■ TASK GOAL: Ignore the pictures in the data below and set down exactly the lines from its first line through the line containing "orange scissors [467,156,548,183]".

(Object state comparisons)

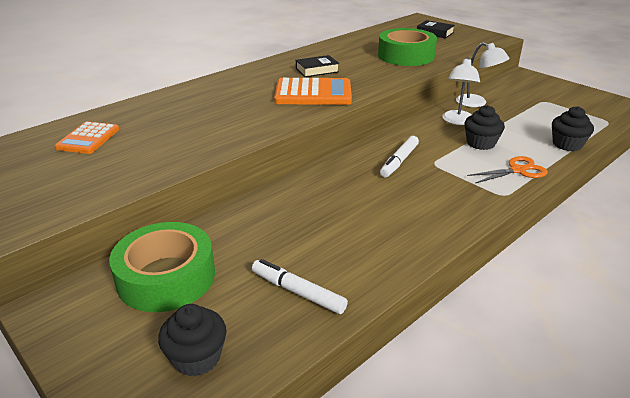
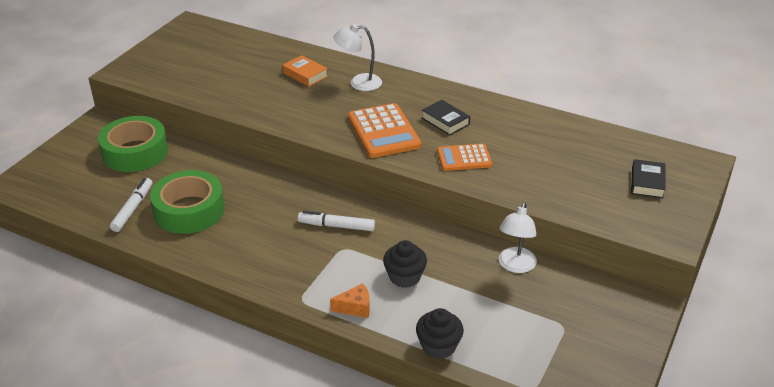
camera: 70 degrees right, 5 degrees up
orange calculator [55,121,119,154] -> orange calculator moved to [437,143,492,171]
black cupcake [158,304,227,377] -> none
green tape [378,28,437,66] -> green tape moved to [150,170,225,234]
white lamp [442,57,480,125] -> white lamp moved to [334,24,382,91]
orange scissors [467,156,548,183] -> orange cheese [330,283,370,318]
none -> orange book [283,55,328,87]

■ WRITTEN REPLY:
camera: 70 degrees right, 5 degrees up
orange calculator [55,121,119,154] -> orange calculator moved to [437,143,492,171]
black cupcake [158,304,227,377] -> none
green tape [378,28,437,66] -> green tape moved to [150,170,225,234]
white lamp [442,57,480,125] -> white lamp moved to [334,24,382,91]
orange scissors [467,156,548,183] -> orange cheese [330,283,370,318]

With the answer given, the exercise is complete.